━━━ Material for this task
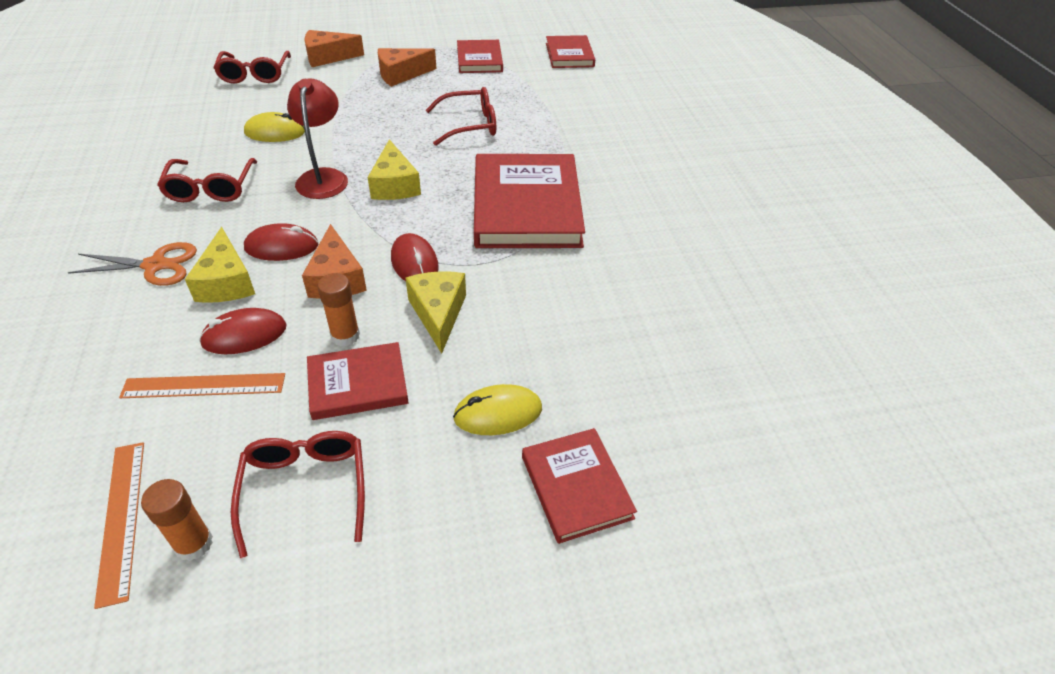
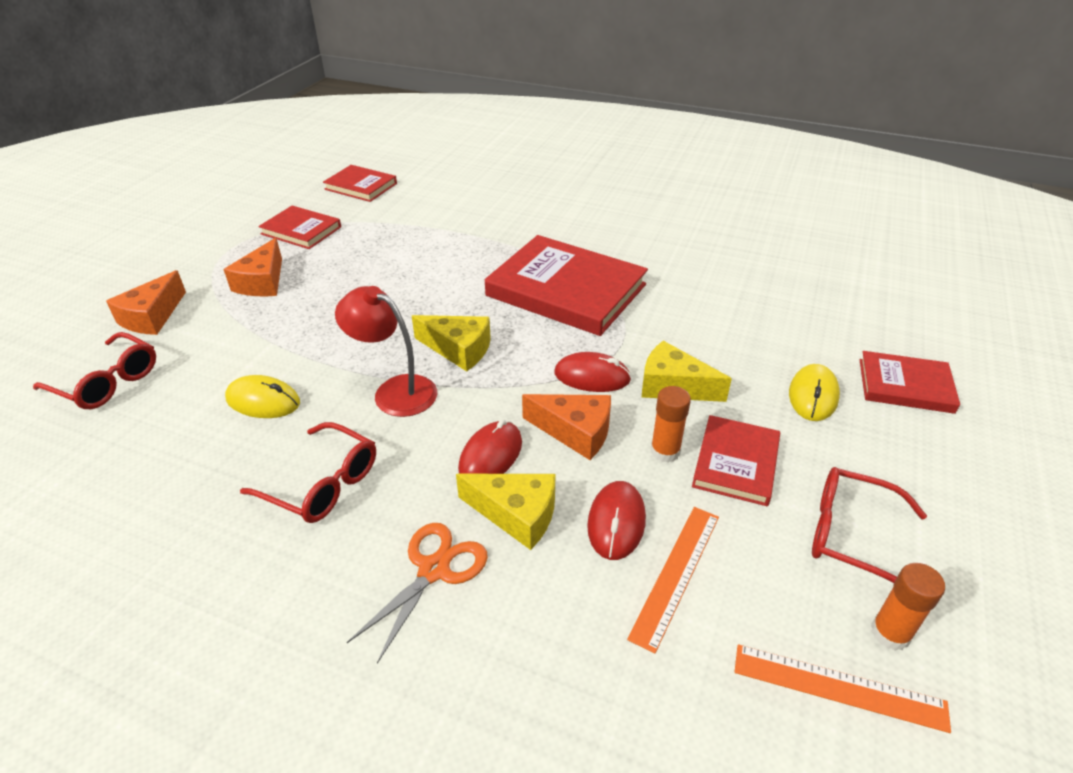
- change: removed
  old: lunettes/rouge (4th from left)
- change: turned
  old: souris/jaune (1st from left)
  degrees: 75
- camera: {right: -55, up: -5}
━━━━━━
Your objective — Identify the lines above that contain the word "left", then copy them.

Expected output —
  old: lunettes/rouge (4th from left)
  old: souris/jaune (1st from left)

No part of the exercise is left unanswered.